**ASSIGNMENT**
In the records below, find the line containing "brown glue stick" and the line containing "pink dumbbell [715,194,787,236]"; please repeat exactly the lines from one to the other, both included, and nothing more.

**EXCERPTED DATA**

*** Begin section ***

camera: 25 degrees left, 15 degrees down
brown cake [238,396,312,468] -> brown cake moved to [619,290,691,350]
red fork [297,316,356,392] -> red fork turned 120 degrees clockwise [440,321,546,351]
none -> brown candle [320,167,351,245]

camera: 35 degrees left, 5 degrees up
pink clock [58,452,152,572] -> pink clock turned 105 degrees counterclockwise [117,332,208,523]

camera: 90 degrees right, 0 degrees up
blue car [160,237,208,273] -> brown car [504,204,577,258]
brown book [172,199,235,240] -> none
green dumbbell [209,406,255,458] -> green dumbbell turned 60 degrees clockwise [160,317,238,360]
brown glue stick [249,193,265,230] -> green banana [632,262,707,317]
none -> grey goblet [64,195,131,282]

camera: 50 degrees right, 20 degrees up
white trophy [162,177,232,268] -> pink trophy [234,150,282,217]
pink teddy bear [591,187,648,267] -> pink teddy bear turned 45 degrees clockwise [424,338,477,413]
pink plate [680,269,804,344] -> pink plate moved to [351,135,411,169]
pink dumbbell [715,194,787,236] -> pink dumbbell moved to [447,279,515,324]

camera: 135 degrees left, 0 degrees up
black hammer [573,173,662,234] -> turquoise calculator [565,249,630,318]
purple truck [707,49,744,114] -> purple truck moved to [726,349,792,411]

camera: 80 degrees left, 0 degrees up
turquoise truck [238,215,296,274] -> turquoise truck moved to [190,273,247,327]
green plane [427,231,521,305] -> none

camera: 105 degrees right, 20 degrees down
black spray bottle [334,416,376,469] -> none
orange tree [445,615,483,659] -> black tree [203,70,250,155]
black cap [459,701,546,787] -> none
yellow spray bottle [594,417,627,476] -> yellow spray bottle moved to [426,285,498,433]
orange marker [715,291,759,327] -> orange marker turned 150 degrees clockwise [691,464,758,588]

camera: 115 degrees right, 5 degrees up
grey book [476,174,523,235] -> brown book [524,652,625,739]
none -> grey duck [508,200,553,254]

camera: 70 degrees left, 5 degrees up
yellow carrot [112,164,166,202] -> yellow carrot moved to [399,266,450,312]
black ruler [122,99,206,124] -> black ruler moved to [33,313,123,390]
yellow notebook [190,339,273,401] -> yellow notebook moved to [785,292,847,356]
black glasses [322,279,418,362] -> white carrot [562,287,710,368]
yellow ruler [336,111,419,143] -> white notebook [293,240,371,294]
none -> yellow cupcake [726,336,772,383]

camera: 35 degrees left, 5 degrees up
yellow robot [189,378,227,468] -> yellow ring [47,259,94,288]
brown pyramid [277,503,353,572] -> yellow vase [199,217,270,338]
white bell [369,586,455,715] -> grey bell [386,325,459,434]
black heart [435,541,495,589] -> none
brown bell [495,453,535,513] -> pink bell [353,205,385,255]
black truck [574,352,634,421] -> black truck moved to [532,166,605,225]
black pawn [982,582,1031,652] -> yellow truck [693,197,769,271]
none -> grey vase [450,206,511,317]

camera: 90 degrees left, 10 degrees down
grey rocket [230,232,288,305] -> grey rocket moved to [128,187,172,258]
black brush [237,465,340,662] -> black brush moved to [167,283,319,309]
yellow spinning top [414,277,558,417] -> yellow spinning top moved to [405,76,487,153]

*** End section ***

**RESPONSE AREA**
brown glue stick [249,193,265,230] -> green banana [632,262,707,317]
none -> grey goblet [64,195,131,282]

camera: 50 degrees right, 20 degrees up
white trophy [162,177,232,268] -> pink trophy [234,150,282,217]
pink teddy bear [591,187,648,267] -> pink teddy bear turned 45 degrees clockwise [424,338,477,413]
pink plate [680,269,804,344] -> pink plate moved to [351,135,411,169]
pink dumbbell [715,194,787,236] -> pink dumbbell moved to [447,279,515,324]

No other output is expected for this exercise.